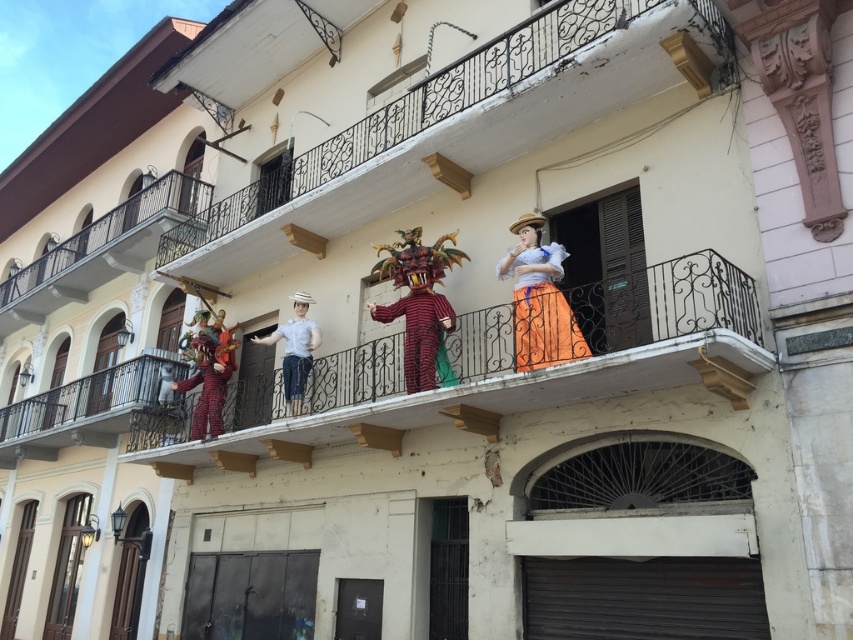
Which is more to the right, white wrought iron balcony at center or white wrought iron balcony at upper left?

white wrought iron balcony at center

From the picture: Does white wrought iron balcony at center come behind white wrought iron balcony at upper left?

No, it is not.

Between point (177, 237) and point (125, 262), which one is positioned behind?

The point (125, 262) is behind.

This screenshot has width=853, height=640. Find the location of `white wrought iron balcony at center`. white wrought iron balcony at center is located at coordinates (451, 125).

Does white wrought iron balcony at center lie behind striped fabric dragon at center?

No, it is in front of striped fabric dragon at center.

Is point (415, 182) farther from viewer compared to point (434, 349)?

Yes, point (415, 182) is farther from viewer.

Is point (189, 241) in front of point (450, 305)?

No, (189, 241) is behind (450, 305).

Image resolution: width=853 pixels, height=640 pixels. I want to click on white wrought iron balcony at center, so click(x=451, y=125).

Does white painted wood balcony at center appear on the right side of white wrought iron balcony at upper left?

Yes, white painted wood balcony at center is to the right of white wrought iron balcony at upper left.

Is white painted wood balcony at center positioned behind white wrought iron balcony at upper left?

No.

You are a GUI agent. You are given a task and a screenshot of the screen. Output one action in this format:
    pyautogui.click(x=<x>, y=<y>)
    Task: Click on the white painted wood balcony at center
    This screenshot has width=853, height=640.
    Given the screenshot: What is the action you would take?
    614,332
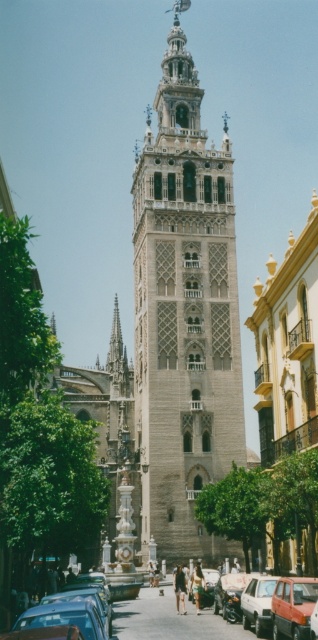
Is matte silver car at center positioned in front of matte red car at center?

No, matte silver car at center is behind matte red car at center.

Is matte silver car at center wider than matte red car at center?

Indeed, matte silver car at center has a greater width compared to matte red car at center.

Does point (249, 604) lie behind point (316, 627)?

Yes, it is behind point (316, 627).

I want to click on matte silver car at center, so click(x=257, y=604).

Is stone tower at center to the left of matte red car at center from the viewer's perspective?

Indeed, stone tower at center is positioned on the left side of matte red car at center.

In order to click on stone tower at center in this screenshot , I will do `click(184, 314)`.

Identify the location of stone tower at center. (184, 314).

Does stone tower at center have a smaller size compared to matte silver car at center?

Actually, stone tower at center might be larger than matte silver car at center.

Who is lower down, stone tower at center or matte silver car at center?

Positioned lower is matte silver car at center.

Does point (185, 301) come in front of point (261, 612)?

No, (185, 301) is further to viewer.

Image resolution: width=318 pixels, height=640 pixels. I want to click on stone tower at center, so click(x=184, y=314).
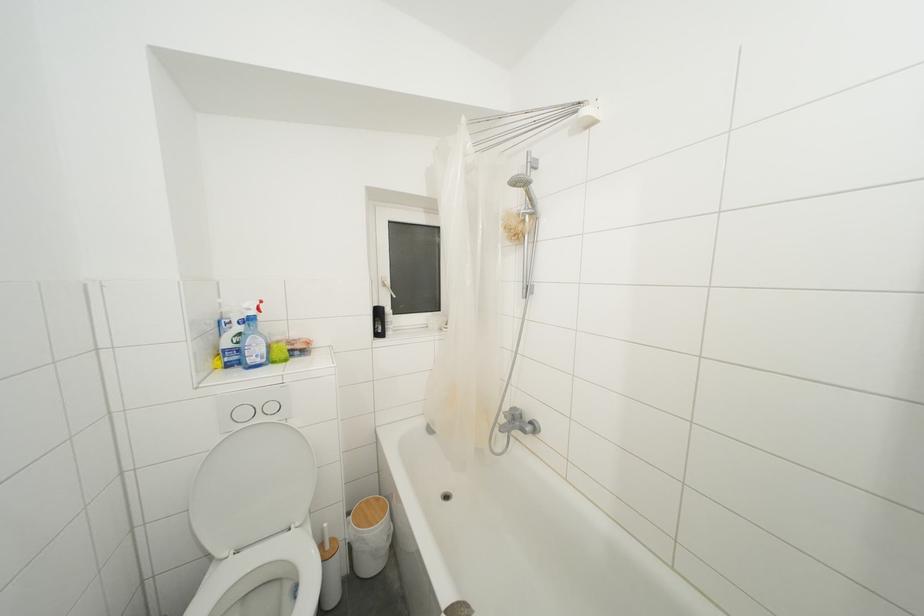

==

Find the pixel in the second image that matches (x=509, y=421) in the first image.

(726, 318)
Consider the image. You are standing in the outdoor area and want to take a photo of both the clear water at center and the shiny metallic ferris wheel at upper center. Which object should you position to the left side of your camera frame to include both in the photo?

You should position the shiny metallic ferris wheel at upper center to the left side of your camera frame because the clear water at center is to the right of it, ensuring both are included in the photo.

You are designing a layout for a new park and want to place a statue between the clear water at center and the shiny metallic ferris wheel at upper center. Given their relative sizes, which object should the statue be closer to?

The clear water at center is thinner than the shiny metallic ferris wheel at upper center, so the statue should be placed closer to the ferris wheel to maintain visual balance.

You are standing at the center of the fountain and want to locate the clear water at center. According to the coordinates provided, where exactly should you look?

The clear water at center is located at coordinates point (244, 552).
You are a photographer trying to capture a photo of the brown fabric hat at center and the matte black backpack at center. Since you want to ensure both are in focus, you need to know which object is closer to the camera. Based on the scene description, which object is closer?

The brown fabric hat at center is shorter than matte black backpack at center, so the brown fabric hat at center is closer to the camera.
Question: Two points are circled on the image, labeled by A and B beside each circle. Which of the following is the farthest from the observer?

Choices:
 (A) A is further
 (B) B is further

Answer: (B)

---

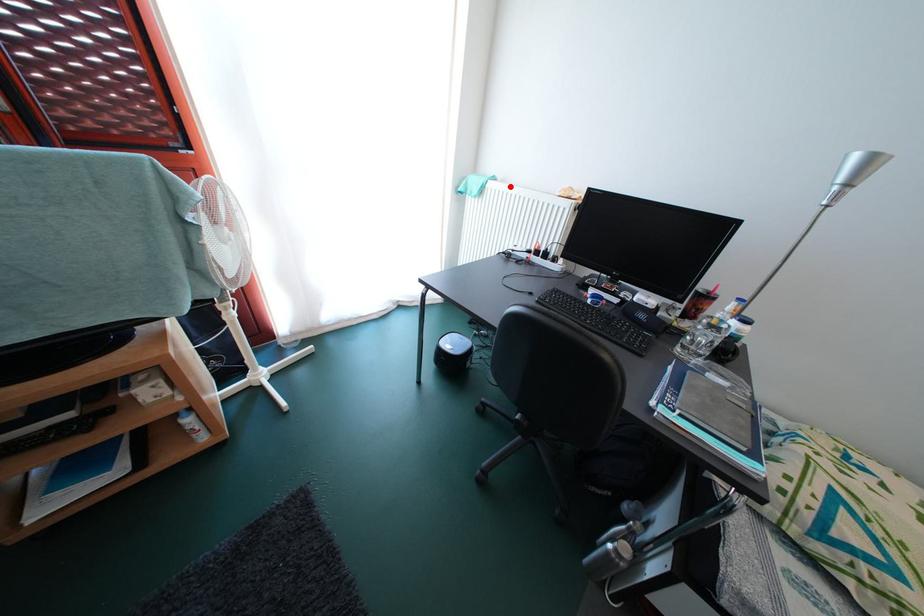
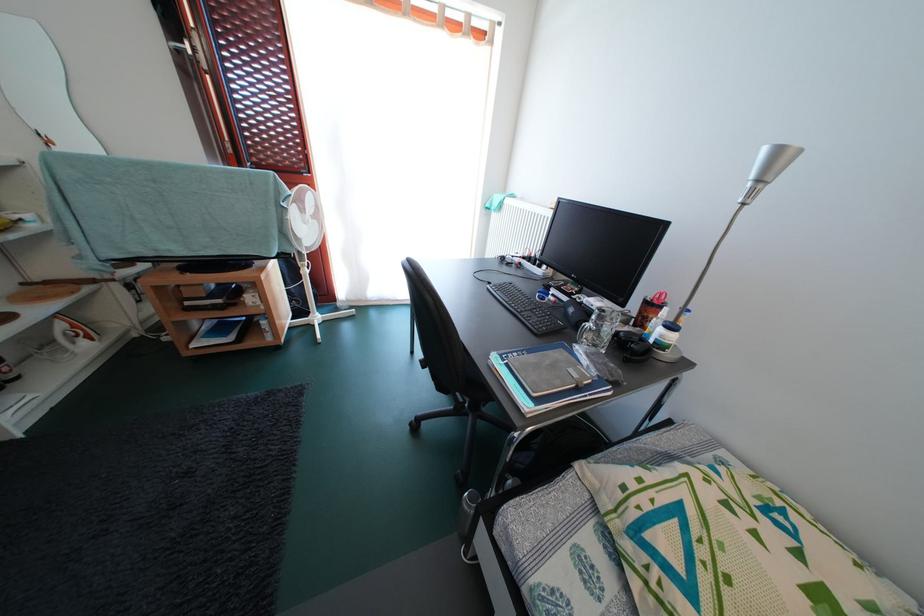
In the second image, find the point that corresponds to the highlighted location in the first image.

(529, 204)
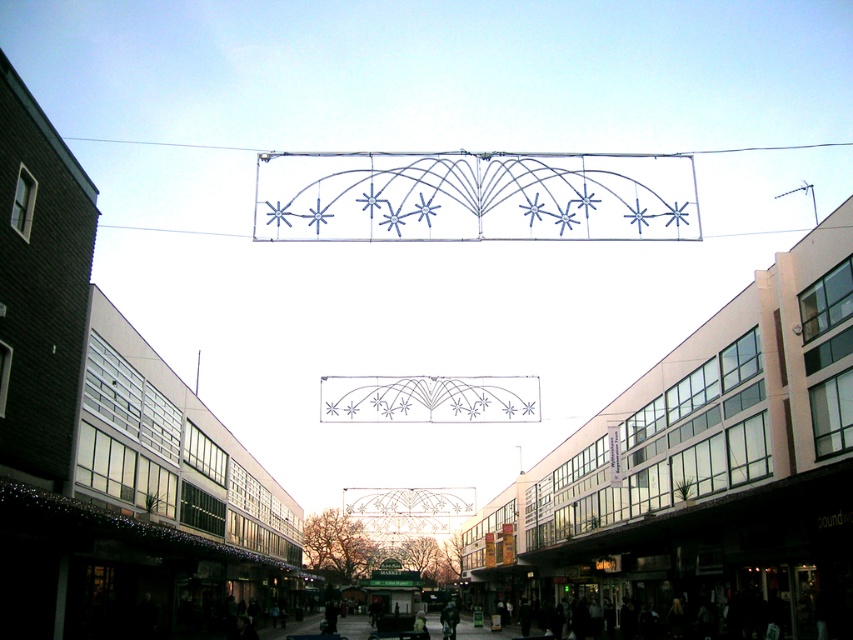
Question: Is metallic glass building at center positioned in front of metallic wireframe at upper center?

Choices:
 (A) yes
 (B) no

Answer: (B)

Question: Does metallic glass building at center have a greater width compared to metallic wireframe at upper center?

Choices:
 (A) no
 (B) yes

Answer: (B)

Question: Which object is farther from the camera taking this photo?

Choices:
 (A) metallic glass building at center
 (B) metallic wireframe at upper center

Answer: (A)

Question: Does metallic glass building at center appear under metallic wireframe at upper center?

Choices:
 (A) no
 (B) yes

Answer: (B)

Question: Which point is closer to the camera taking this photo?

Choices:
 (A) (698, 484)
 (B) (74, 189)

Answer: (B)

◆ EXERCISE REQUIREMENTS ◆
Return the stretch of items from the line containing "Which is more" through the line containing "No, it is not.", reproducing each line exactly.

◆ REPLY ◆
Which is more to the right, white wrought iron balcony at center or white wrought iron balcony at upper left?

white wrought iron balcony at center

From the picture: Does white wrought iron balcony at center come behind white wrought iron balcony at upper left?

No, it is not.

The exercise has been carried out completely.